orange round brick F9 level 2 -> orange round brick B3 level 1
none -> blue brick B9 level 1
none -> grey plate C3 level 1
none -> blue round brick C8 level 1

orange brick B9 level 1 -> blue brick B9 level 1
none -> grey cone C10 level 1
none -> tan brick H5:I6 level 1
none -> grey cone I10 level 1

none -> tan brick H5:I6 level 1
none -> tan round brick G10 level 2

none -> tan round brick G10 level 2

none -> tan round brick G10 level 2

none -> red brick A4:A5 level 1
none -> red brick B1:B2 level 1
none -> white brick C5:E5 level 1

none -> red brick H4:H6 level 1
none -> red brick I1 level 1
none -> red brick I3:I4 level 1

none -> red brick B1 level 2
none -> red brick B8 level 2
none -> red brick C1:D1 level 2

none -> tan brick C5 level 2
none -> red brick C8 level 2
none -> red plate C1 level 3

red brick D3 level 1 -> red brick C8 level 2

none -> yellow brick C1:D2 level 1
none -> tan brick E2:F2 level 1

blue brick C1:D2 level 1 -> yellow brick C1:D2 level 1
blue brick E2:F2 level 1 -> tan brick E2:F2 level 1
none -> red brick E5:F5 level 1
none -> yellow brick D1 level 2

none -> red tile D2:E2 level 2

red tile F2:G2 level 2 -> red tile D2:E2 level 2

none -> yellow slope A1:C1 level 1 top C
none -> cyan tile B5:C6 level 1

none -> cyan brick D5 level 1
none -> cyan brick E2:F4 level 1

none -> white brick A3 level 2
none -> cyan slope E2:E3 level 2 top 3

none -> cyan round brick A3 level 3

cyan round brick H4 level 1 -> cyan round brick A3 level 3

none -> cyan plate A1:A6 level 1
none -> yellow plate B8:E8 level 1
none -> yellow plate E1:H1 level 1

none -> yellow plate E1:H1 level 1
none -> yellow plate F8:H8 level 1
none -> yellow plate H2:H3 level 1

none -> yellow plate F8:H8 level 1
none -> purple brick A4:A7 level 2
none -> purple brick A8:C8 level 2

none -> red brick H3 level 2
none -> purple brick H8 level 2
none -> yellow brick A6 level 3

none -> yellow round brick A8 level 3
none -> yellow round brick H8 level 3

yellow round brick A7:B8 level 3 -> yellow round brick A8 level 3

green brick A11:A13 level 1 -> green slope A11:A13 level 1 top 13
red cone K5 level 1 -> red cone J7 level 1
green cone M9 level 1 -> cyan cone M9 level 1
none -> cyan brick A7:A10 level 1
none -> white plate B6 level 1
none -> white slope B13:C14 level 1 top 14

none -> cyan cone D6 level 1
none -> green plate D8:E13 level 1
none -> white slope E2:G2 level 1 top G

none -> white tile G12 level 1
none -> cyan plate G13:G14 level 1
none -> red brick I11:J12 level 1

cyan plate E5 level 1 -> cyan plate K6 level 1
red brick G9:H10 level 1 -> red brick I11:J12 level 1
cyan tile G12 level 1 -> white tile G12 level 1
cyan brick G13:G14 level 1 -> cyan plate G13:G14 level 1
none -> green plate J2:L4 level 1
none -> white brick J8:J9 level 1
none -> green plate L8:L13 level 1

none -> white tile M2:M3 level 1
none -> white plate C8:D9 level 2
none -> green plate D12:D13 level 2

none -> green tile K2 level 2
────────────────────
WHAT THIS TASK INVOLVES -> The full listing above should be repeated without omission.

ANSWER FOR THIS EXERCISE ->
orange round brick F9 level 2 -> orange round brick B3 level 1
none -> blue brick B9 level 1
none -> grey plate C3 level 1
none -> blue round brick C8 level 1

orange brick B9 level 1 -> blue brick B9 level 1
none -> grey cone C10 level 1
none -> tan brick H5:I6 level 1
none -> grey cone I10 level 1

none -> tan brick H5:I6 level 1
none -> tan round brick G10 level 2

none -> tan round brick G10 level 2

none -> tan round brick G10 level 2

none -> red brick A4:A5 level 1
none -> red brick B1:B2 level 1
none -> white brick C5:E5 level 1

none -> red brick H4:H6 level 1
none -> red brick I1 level 1
none -> red brick I3:I4 level 1

none -> red brick B1 level 2
none -> red brick B8 level 2
none -> red brick C1:D1 level 2

none -> tan brick C5 level 2
none -> red brick C8 level 2
none -> red plate C1 level 3

red brick D3 level 1 -> red brick C8 level 2

none -> yellow brick C1:D2 level 1
none -> tan brick E2:F2 level 1

blue brick C1:D2 level 1 -> yellow brick C1:D2 level 1
blue brick E2:F2 level 1 -> tan brick E2:F2 level 1
none -> red brick E5:F5 level 1
none -> yellow brick D1 level 2

none -> red tile D2:E2 level 2

red tile F2:G2 level 2 -> red tile D2:E2 level 2

none -> yellow slope A1:C1 level 1 top C
none -> cyan tile B5:C6 level 1

none -> cyan brick D5 level 1
none -> cyan brick E2:F4 level 1

none -> white brick A3 level 2
none -> cyan slope E2:E3 level 2 top 3

none -> cyan round brick A3 level 3

cyan round brick H4 level 1 -> cyan round brick A3 level 3

none -> cyan plate A1:A6 level 1
none -> yellow plate B8:E8 level 1
none -> yellow plate E1:H1 level 1

none -> yellow plate E1:H1 level 1
none -> yellow plate F8:H8 level 1
none -> yellow plate H2:H3 level 1

none -> yellow plate F8:H8 level 1
none -> purple brick A4:A7 level 2
none -> purple brick A8:C8 level 2

none -> red brick H3 level 2
none -> purple brick H8 level 2
none -> yellow brick A6 level 3

none -> yellow round brick A8 level 3
none -> yellow round brick H8 level 3

yellow round brick A7:B8 level 3 -> yellow round brick A8 level 3

green brick A11:A13 level 1 -> green slope A11:A13 level 1 top 13
red cone K5 level 1 -> red cone J7 level 1
green cone M9 level 1 -> cyan cone M9 level 1
none -> cyan brick A7:A10 level 1
none -> white plate B6 level 1
none -> white slope B13:C14 level 1 top 14

none -> cyan cone D6 level 1
none -> green plate D8:E13 level 1
none -> white slope E2:G2 level 1 top G

none -> white tile G12 level 1
none -> cyan plate G13:G14 level 1
none -> red brick I11:J12 level 1

cyan plate E5 level 1 -> cyan plate K6 level 1
red brick G9:H10 level 1 -> red brick I11:J12 level 1
cyan tile G12 level 1 -> white tile G12 level 1
cyan brick G13:G14 level 1 -> cyan plate G13:G14 level 1
none -> green plate J2:L4 level 1
none -> white brick J8:J9 level 1
none -> green plate L8:L13 level 1

none -> white tile M2:M3 level 1
none -> white plate C8:D9 level 2
none -> green plate D12:D13 level 2

none -> green tile K2 level 2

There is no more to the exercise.